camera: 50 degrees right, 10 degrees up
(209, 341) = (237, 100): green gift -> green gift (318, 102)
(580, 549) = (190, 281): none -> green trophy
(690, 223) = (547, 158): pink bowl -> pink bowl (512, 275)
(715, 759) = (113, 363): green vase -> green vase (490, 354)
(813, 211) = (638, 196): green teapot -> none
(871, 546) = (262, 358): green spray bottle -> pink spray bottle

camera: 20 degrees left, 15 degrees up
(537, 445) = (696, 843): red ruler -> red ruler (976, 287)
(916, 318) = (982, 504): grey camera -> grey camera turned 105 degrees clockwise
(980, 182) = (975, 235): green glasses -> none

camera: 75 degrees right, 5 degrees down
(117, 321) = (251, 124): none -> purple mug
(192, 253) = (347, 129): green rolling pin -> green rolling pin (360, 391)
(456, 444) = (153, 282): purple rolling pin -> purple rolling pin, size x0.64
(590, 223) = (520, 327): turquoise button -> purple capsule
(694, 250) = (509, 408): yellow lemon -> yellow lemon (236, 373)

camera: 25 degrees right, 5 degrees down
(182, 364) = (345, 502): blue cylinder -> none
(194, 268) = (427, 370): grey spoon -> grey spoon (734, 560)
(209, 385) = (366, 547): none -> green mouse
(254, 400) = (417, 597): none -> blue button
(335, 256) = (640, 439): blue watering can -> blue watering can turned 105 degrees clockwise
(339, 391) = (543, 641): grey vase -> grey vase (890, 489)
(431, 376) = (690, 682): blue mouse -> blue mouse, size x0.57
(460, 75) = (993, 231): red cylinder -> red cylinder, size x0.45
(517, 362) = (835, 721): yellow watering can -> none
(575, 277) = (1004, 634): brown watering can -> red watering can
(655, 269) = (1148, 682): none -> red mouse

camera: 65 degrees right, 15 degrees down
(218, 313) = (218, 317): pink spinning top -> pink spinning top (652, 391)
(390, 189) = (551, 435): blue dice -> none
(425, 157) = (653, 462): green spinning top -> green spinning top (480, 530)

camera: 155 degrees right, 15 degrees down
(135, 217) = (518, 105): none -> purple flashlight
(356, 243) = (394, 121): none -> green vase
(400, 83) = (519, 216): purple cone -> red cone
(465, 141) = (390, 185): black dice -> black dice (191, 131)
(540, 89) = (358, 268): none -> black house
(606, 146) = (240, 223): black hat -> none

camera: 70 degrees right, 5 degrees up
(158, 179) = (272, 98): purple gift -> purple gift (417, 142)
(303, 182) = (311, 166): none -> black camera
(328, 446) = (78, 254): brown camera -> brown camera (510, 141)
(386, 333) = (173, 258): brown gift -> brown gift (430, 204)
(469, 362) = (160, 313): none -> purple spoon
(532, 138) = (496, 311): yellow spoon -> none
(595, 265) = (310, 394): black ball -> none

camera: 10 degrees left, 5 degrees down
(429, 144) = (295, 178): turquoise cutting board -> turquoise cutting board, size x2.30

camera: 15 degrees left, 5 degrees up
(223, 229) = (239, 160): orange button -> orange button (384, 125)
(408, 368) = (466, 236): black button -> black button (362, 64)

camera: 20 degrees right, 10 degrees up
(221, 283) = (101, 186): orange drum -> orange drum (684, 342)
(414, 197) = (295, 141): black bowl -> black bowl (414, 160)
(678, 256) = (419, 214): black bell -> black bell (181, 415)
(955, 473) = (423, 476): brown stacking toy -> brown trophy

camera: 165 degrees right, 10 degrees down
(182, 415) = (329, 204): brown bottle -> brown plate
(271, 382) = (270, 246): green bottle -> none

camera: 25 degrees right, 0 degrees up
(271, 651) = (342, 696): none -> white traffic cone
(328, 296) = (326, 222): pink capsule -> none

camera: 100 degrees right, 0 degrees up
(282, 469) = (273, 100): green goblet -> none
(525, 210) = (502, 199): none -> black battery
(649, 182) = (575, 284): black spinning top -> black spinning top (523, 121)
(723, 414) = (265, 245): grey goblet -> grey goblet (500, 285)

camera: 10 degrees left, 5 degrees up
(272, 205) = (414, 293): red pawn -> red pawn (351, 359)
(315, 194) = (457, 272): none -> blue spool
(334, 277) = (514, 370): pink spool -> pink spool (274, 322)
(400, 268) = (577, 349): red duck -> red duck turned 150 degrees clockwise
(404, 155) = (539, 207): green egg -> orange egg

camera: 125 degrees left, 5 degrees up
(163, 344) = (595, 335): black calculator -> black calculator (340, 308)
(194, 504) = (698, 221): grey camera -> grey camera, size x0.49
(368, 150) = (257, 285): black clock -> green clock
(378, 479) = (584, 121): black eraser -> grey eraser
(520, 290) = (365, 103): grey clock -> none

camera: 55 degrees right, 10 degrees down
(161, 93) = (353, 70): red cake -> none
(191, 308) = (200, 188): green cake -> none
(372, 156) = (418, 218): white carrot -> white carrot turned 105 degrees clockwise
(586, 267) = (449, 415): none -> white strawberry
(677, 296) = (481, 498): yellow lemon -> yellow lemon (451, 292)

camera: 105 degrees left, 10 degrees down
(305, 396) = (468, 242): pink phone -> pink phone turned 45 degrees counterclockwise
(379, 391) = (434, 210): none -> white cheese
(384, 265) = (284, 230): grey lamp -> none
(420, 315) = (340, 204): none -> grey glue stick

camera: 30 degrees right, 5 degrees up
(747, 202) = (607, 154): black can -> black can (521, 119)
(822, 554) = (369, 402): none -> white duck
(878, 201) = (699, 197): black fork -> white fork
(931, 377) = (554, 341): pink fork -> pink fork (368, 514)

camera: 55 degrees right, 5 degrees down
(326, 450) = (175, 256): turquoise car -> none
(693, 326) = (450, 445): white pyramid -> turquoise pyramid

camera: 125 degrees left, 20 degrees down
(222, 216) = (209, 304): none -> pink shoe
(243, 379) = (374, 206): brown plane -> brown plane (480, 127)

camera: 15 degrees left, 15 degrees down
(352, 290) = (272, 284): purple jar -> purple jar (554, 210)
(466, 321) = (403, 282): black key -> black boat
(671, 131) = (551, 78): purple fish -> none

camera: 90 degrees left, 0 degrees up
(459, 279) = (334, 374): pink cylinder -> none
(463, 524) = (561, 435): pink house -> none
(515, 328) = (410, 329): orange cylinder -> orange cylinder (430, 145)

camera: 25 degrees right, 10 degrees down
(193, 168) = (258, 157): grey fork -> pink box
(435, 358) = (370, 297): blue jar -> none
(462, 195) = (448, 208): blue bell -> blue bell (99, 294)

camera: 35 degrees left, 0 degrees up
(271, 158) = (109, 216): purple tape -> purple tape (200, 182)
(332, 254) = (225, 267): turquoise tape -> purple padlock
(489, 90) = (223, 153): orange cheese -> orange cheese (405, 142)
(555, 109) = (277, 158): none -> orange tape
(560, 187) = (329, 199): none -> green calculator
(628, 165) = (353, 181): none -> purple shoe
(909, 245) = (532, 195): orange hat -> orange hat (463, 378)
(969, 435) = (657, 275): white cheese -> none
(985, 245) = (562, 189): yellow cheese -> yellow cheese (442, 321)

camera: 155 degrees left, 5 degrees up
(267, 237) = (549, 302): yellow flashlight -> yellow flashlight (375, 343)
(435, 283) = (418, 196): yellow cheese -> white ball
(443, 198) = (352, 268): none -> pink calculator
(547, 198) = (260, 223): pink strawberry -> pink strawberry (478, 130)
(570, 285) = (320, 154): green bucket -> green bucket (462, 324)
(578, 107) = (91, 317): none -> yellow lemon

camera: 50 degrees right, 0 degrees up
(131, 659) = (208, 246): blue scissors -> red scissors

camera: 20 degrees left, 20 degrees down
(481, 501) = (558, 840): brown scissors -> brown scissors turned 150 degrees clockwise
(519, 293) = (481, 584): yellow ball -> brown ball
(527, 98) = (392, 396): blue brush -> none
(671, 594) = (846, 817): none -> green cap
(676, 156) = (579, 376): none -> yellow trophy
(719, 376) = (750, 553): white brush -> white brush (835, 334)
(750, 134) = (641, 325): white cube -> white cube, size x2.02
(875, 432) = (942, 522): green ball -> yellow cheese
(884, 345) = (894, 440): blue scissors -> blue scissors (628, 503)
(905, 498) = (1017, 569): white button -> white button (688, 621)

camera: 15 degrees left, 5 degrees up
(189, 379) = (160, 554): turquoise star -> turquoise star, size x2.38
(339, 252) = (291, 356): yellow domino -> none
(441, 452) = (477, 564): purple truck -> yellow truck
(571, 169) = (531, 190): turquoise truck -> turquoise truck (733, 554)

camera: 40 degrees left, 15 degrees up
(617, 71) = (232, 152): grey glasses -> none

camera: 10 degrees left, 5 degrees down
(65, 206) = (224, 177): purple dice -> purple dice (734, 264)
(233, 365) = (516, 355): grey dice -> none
————————
> [TASK OBJECTIVE] A word-for-word copy of the lines above from the one with "(271, 651) = (342, 696): none" through the one with "(649, 182) = (575, 284): black", inclusive, is the only output wanted.

> [ANSWER TO THIS EXERCISE]
(271, 651) = (342, 696): none -> white traffic cone
(328, 296) = (326, 222): pink capsule -> none

camera: 100 degrees right, 0 degrees up
(282, 469) = (273, 100): green goblet -> none
(525, 210) = (502, 199): none -> black battery
(649, 182) = (575, 284): black spinning top -> black spinning top (523, 121)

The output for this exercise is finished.